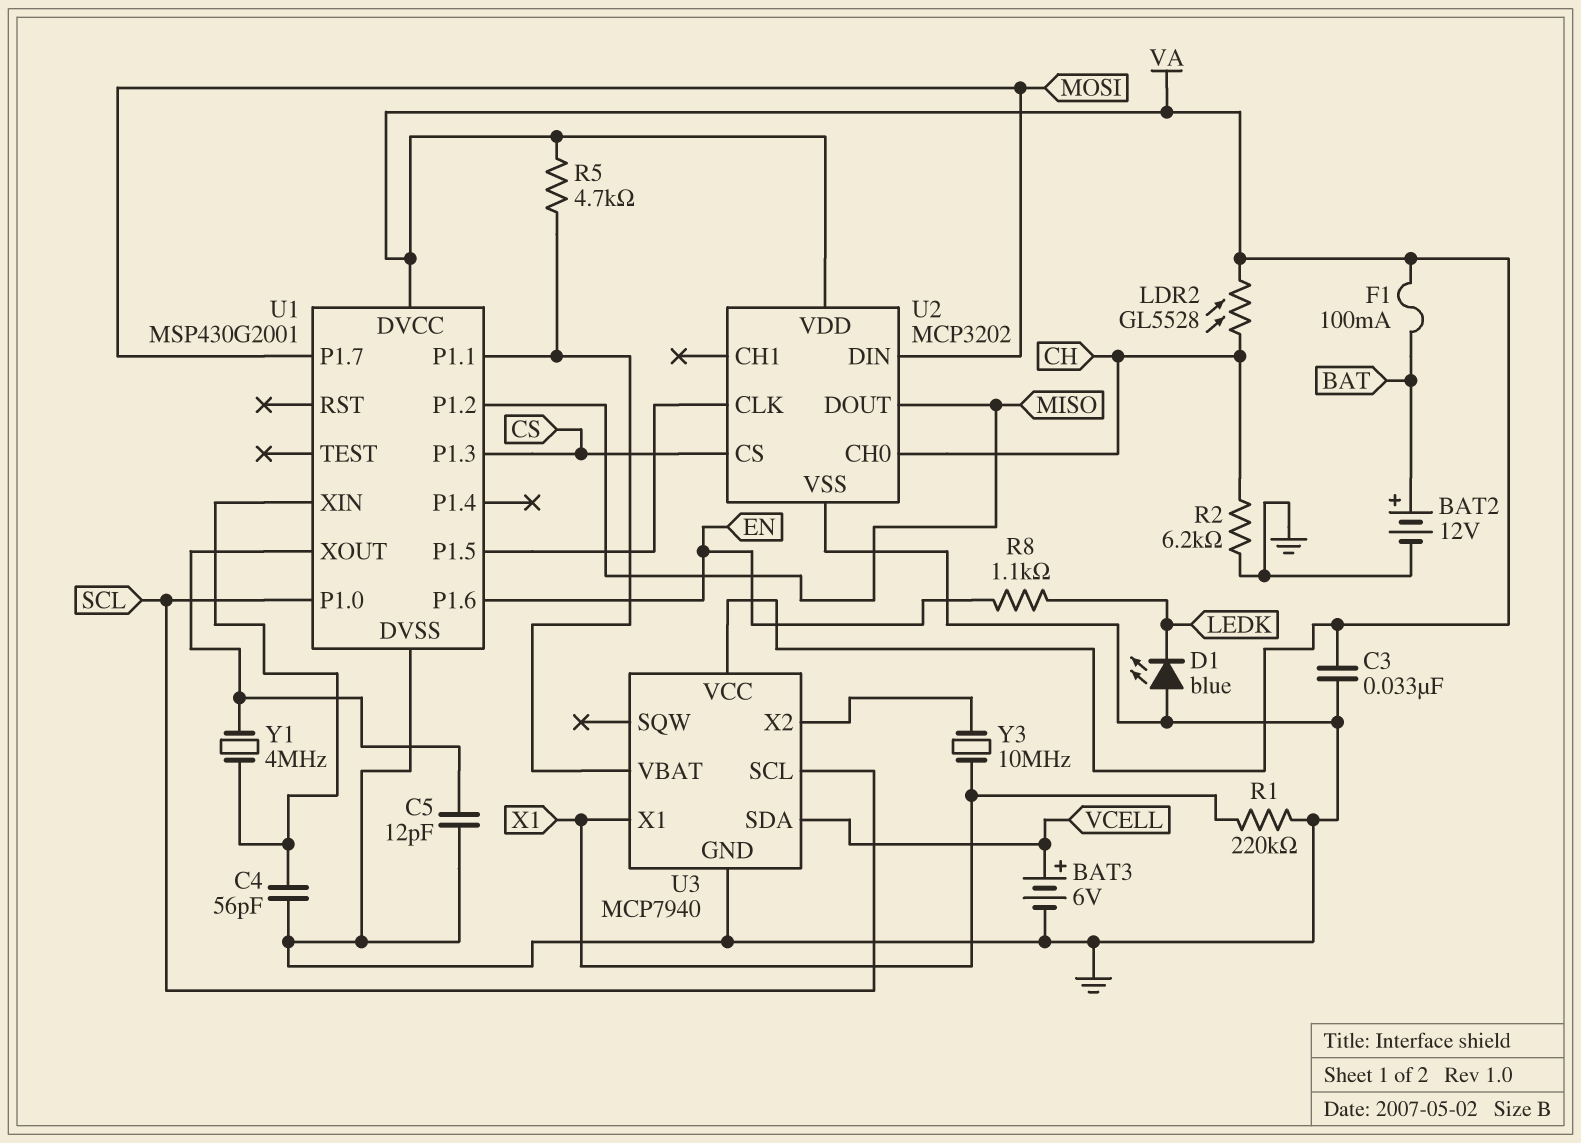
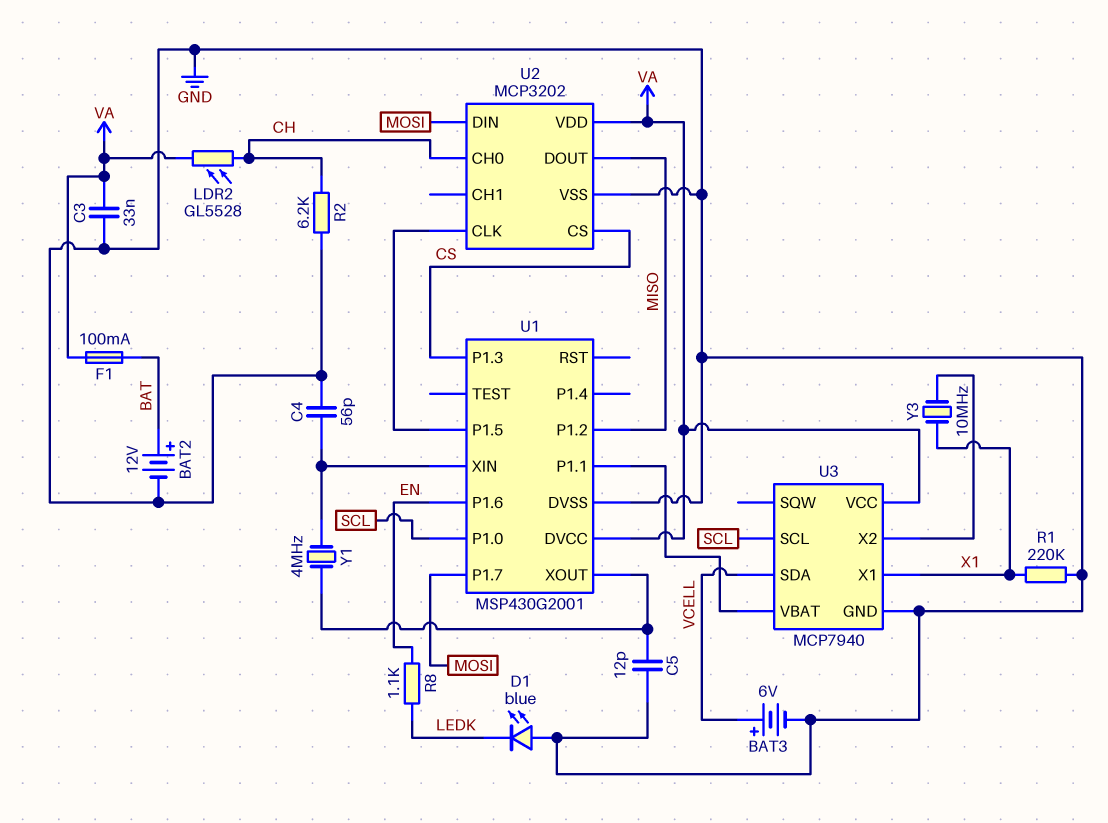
R5: 4.7k (U1/P1.1, VA) -> none

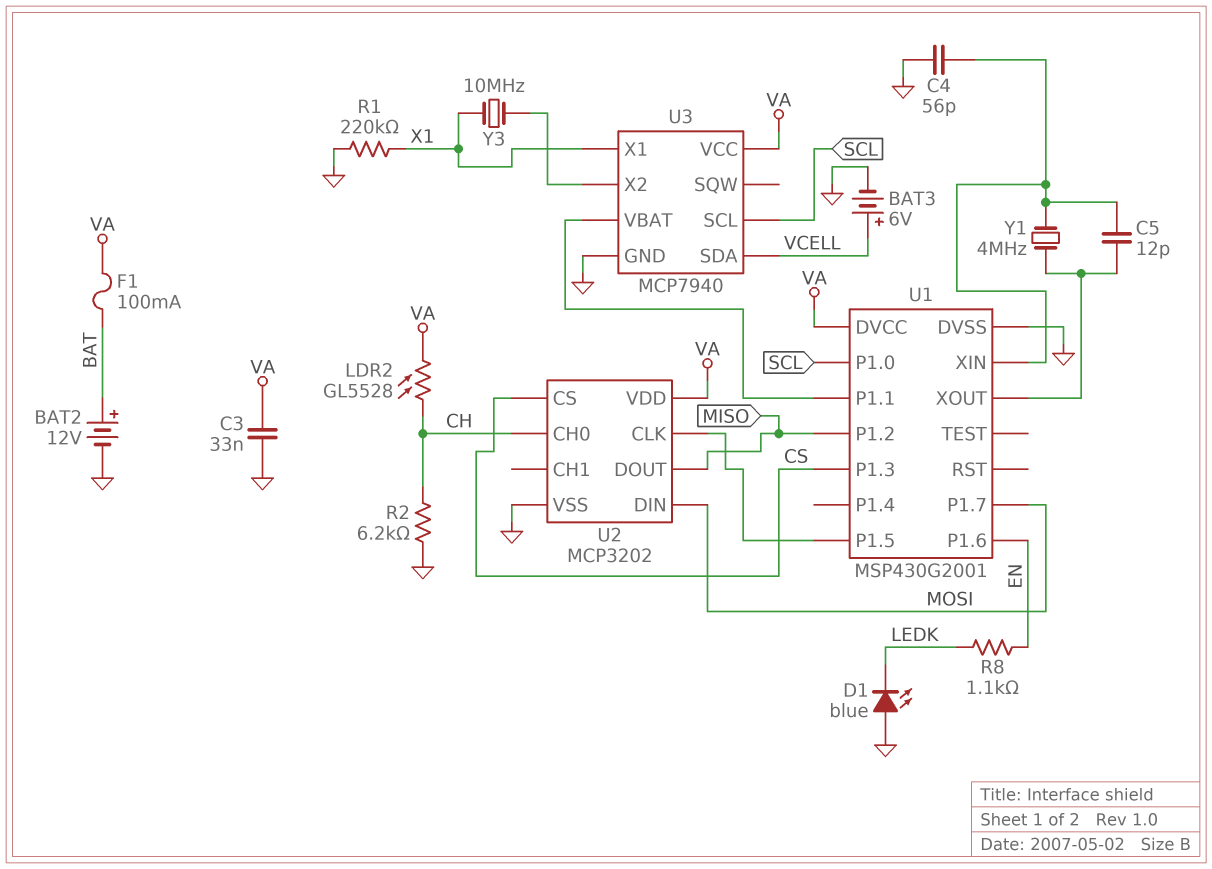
C5: 12pF (GND, U1/XOUT) -> 12pF (U1/XIN, U1/XOUT)

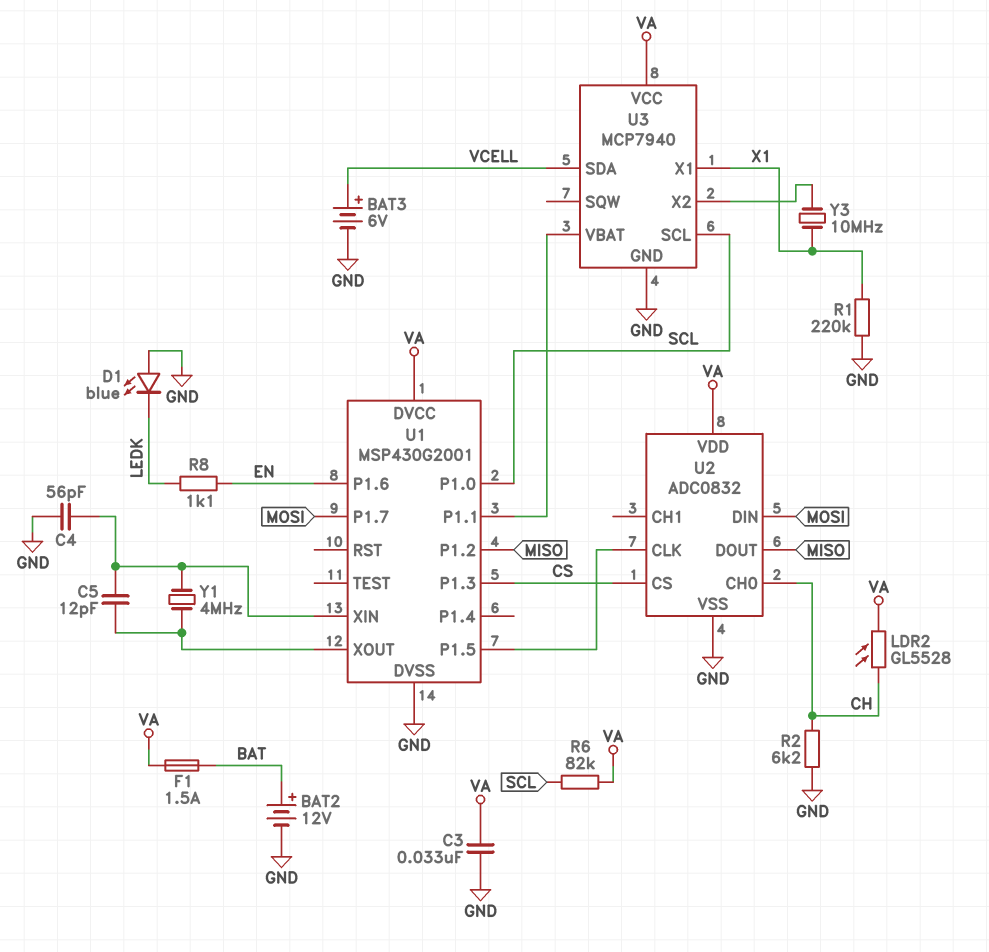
F1: 100mA (BAT, VA) -> 1.5A (BAT, VA)
R6: none -> 82k (SCL, VA)
U2: MCP3202 -> ADC0832

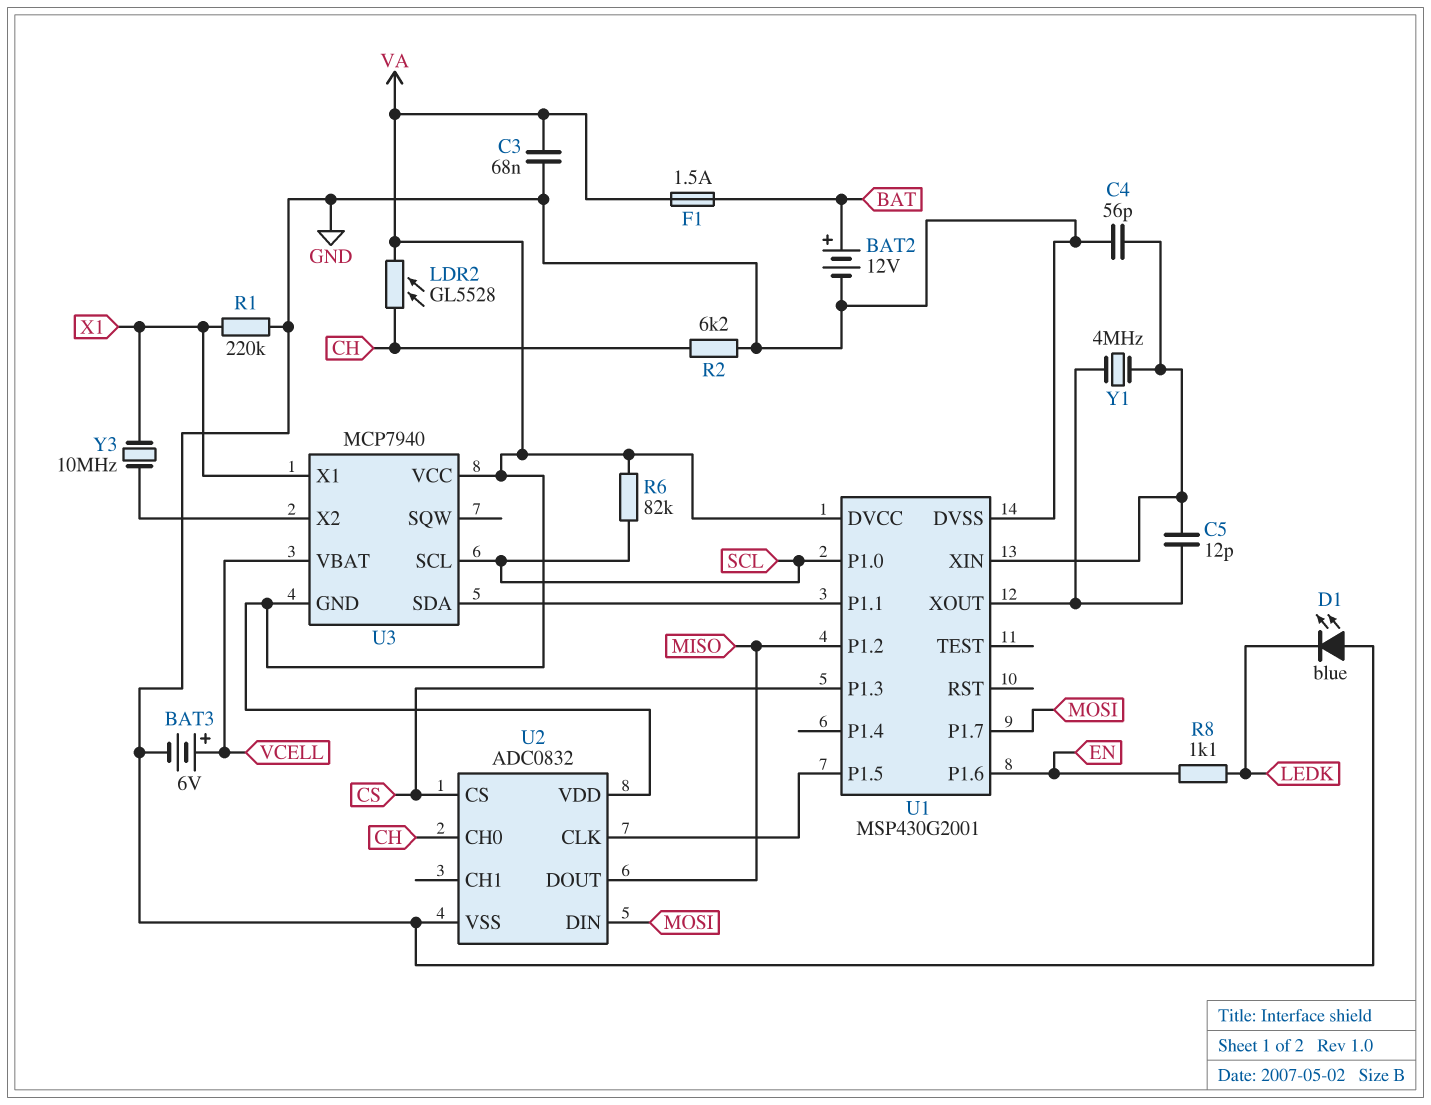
C3: 33nF (GND, VA) -> 68nF (GND, VA)
U3 pin GND: GND -> VA
U3 pin SDA: VCELL -> U1/P1.1
U3 pin VBAT: U1/P1.1 -> VCELL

:::

What the task asks: Return the lines of the data above in full and exactly, with no pictures.

Problem solution:
R5: 4.7k (U1/P1.1, VA) -> none

C5: 12pF (GND, U1/XOUT) -> 12pF (U1/XIN, U1/XOUT)

F1: 100mA (BAT, VA) -> 1.5A (BAT, VA)
R6: none -> 82k (SCL, VA)
U2: MCP3202 -> ADC0832

C3: 33nF (GND, VA) -> 68nF (GND, VA)
U3 pin GND: GND -> VA
U3 pin SDA: VCELL -> U1/P1.1
U3 pin VBAT: U1/P1.1 -> VCELL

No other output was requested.